[Revision comparison data]
_ _ _ _ _ _ _

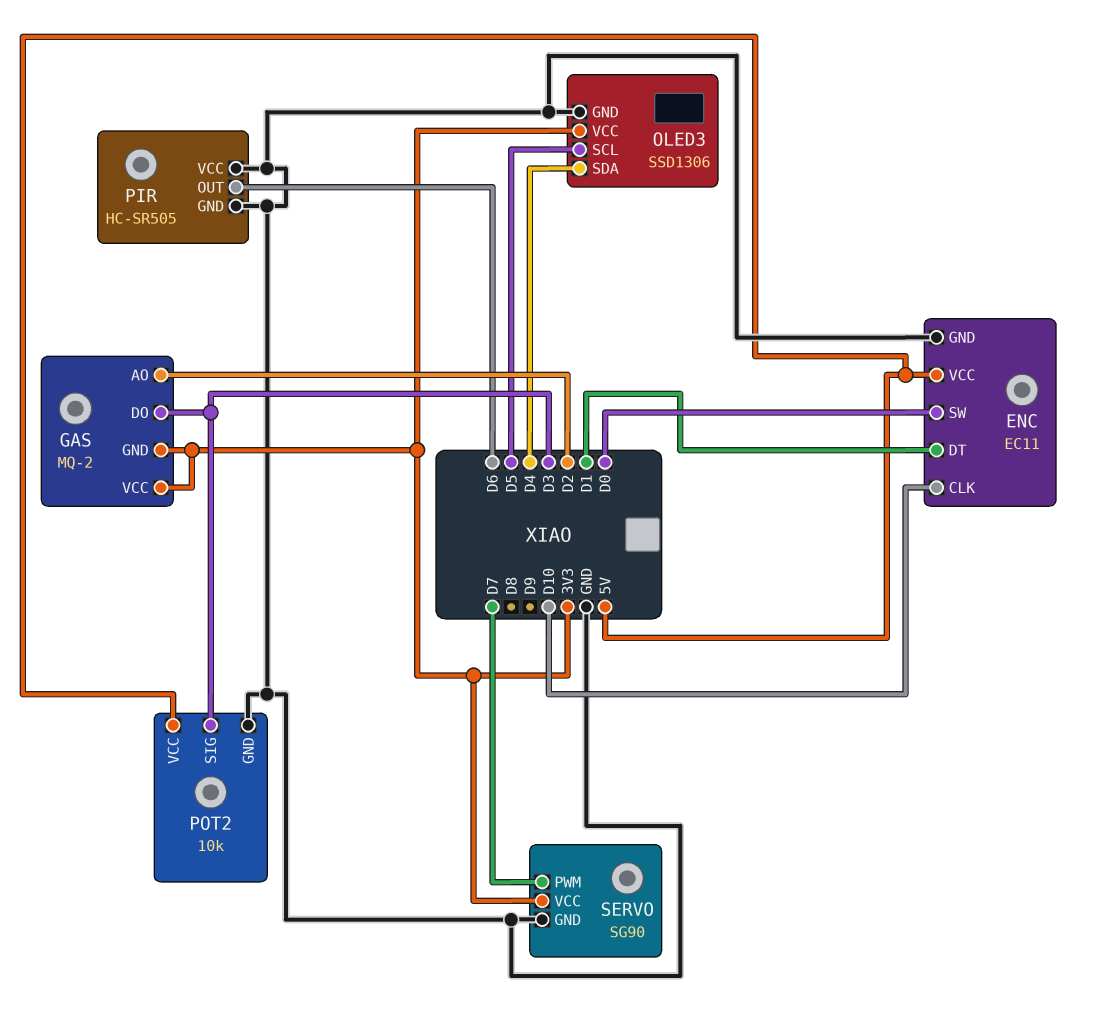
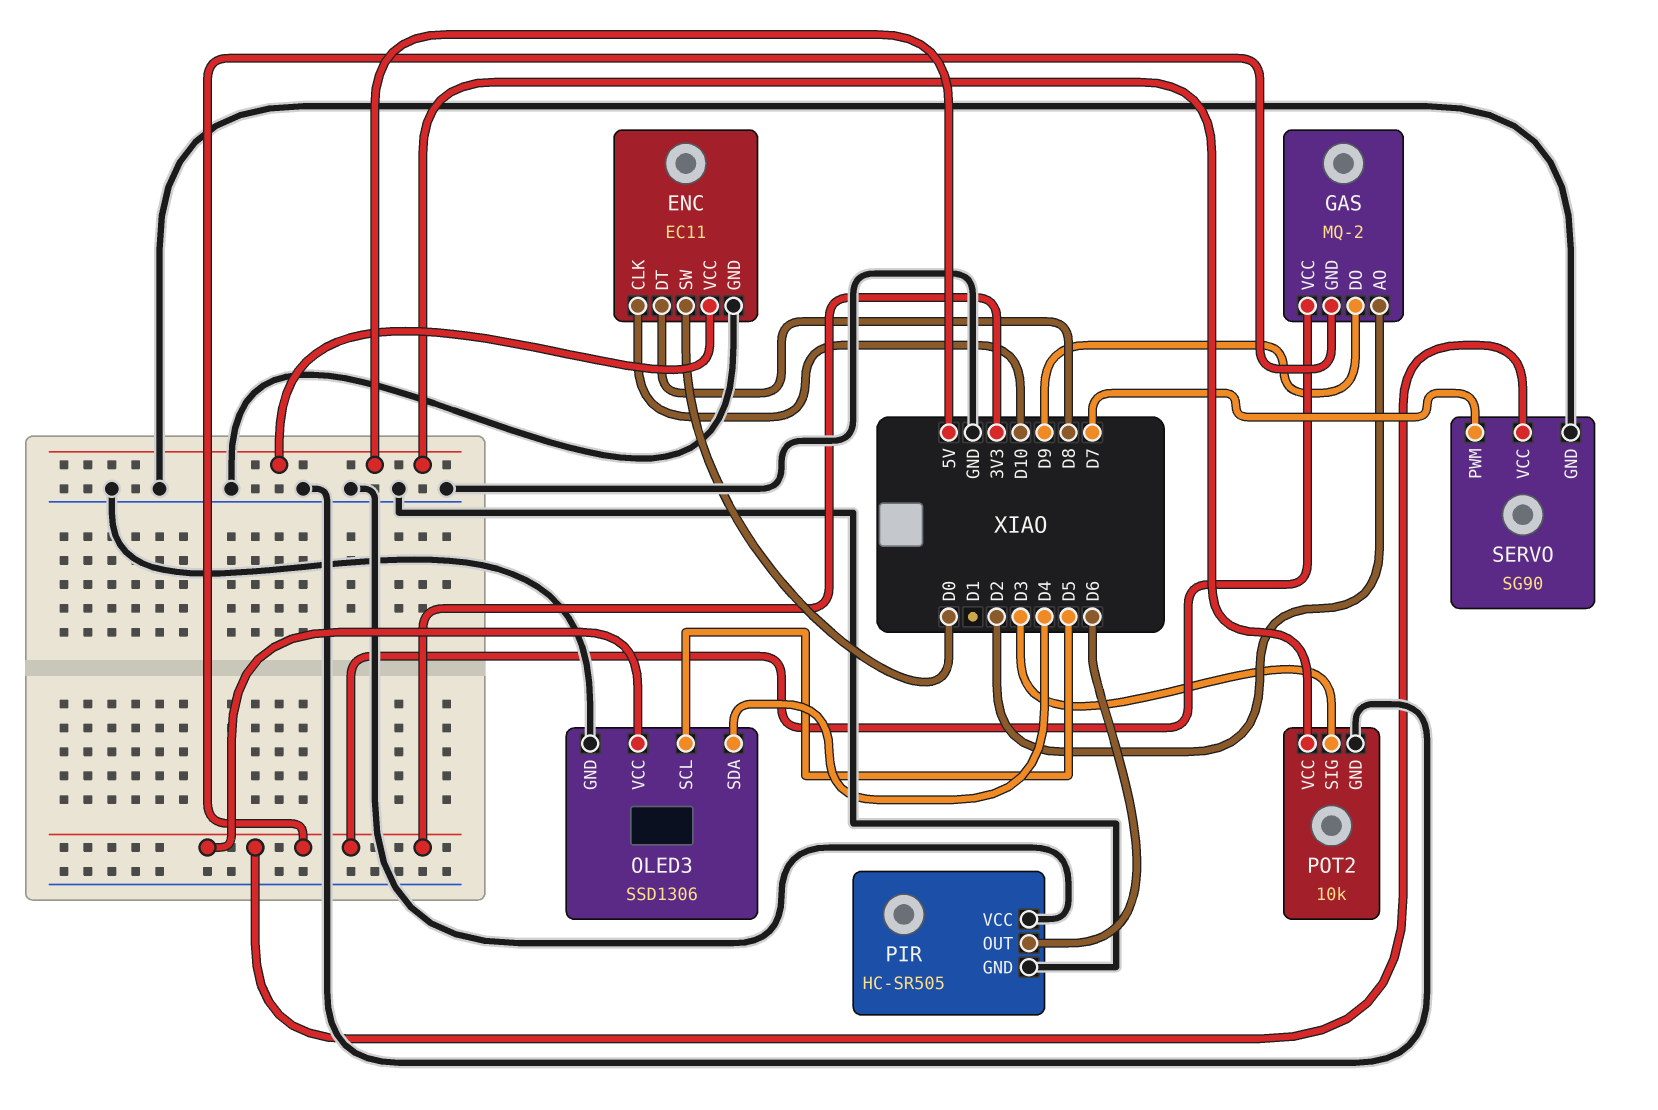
ENC pin DT: D1 -> D8
GAS pin DO: D3 -> D9

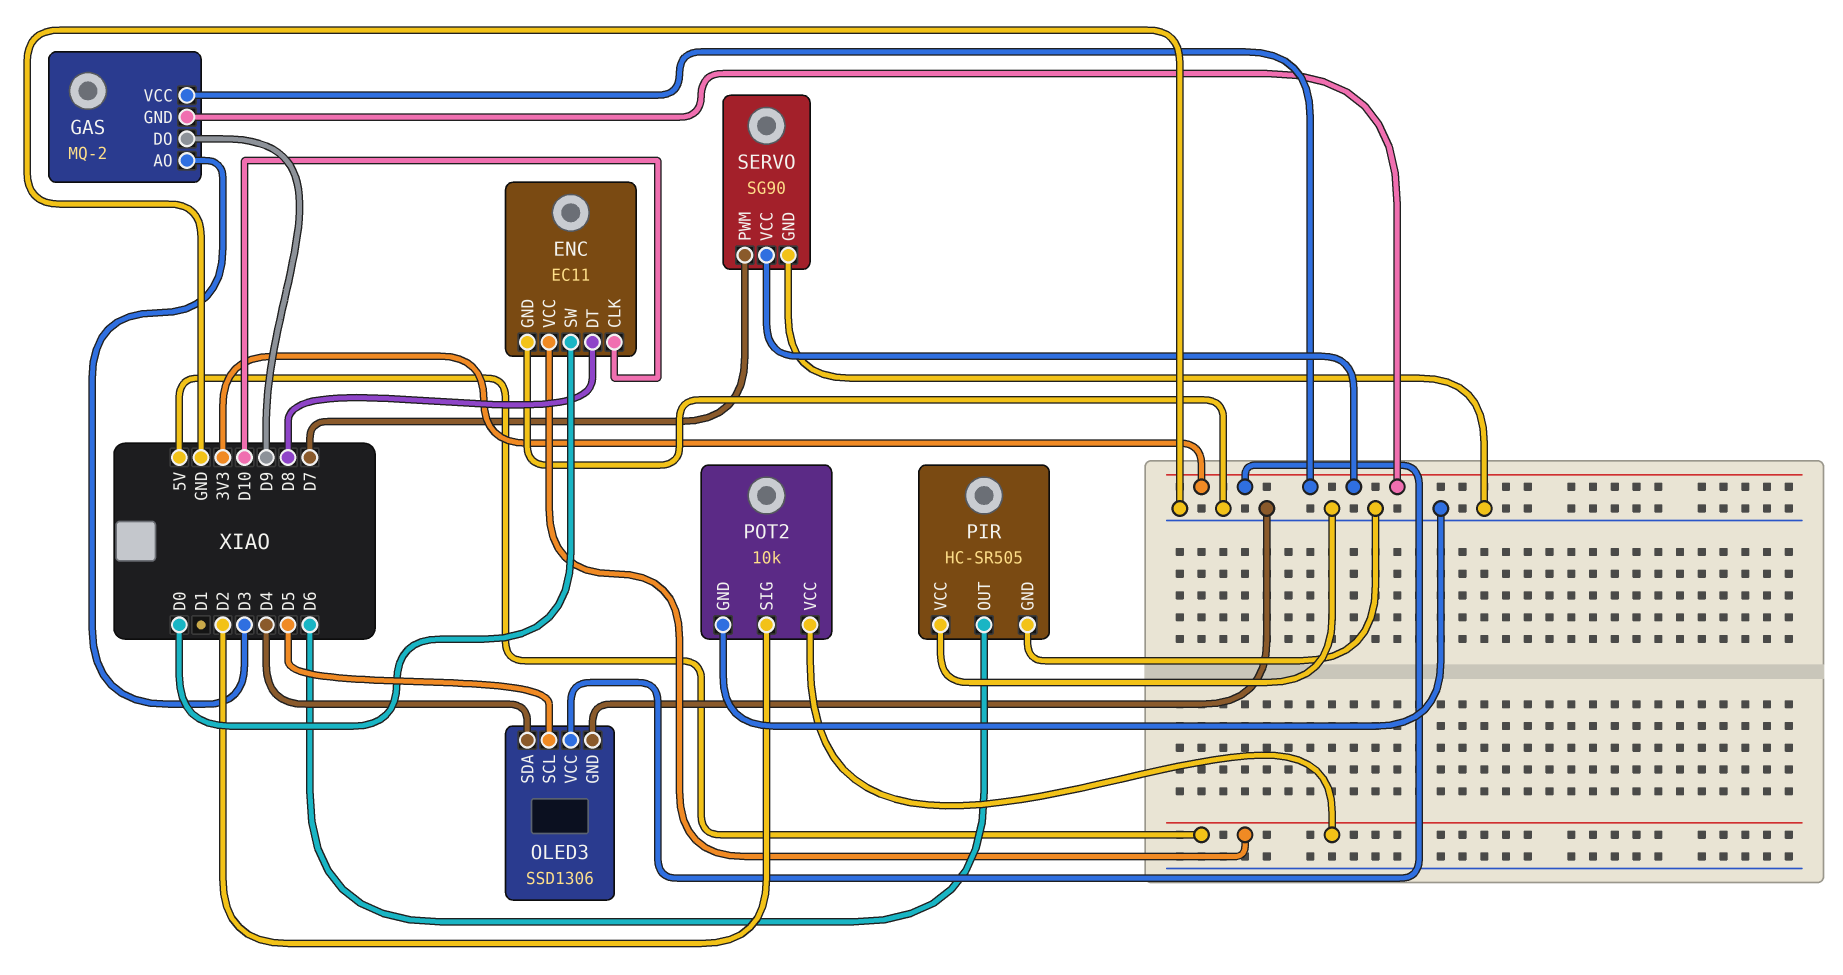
GAS pin AO: D2 -> D3
POT2 pin SIG: D3 -> D2

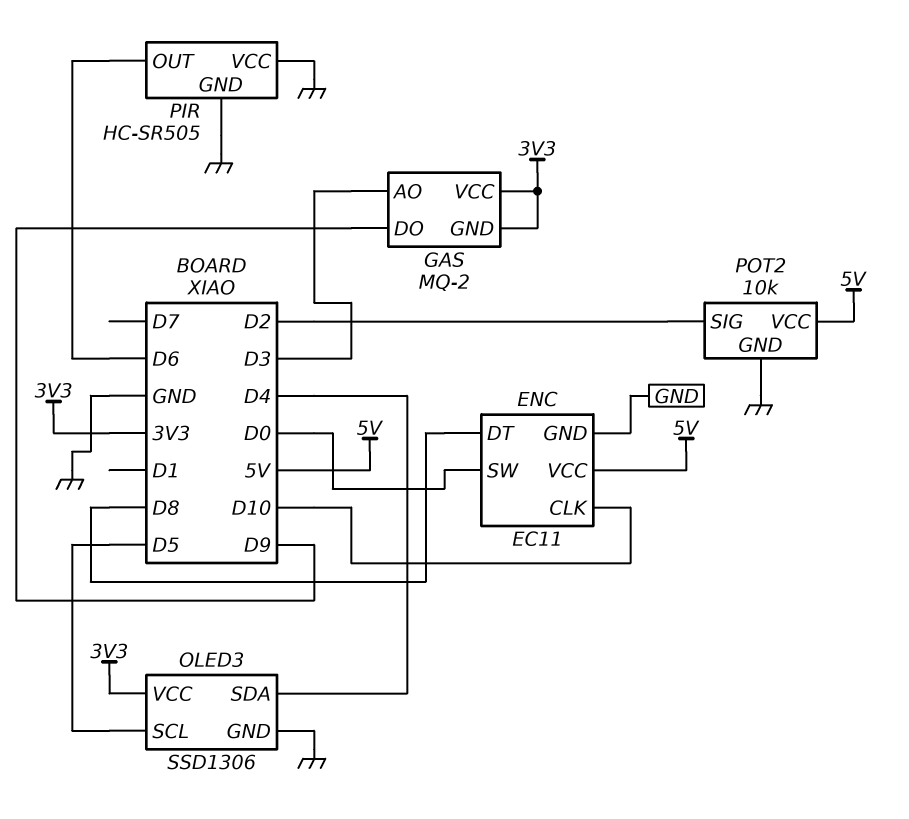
SERVO: SG90 -> none
SERVO pin GND: GND -> none
SERVO pin PWM: D7 -> none
SERVO pin VCC: 3V3 -> none

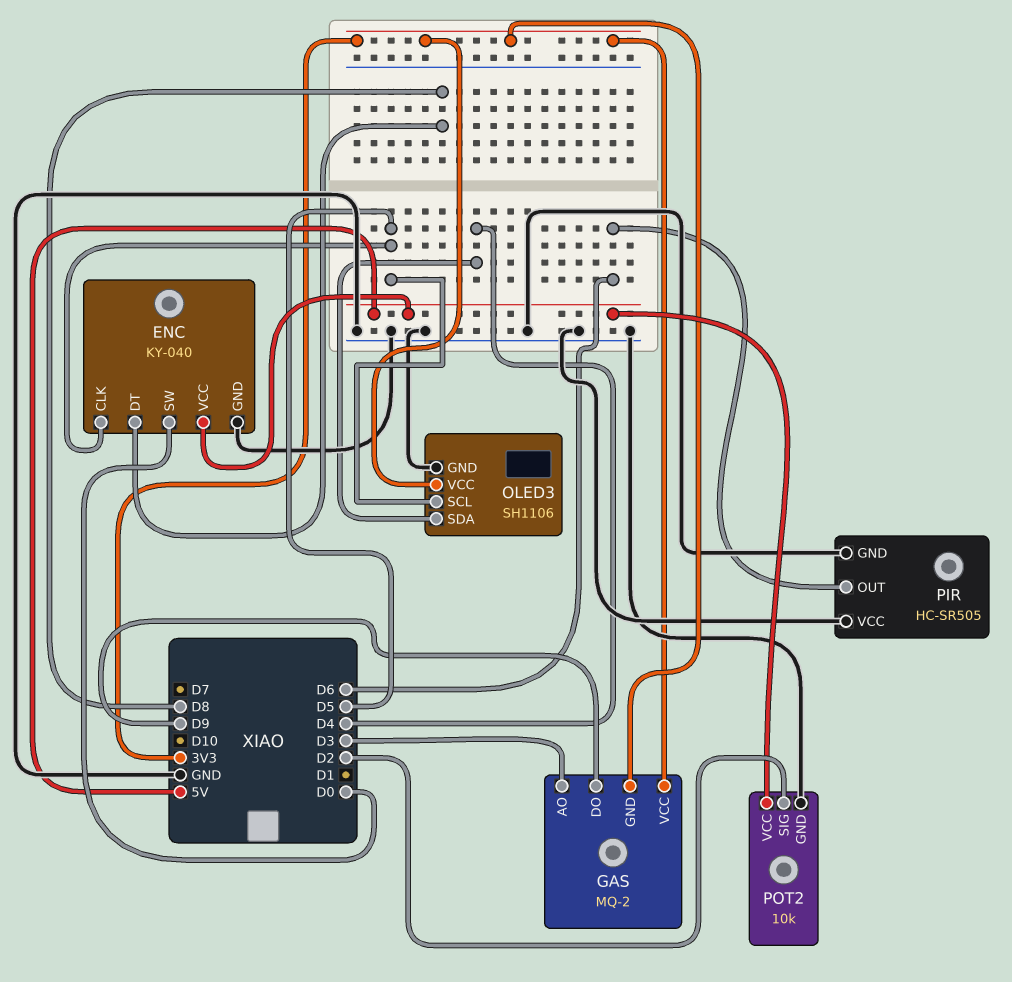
ENC: EC11 -> KY-040
ENC pin CLK: D10 -> D5
OLED3: SSD1306 -> SH1106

_ _ _ _ _ _ _

(Work order) Wherever a line contains the string "SERVO", copy that line from the data.

(Task solution)
SERVO: SG90 -> none
SERVO pin GND: GND -> none
SERVO pin PWM: D7 -> none
SERVO pin VCC: 3V3 -> none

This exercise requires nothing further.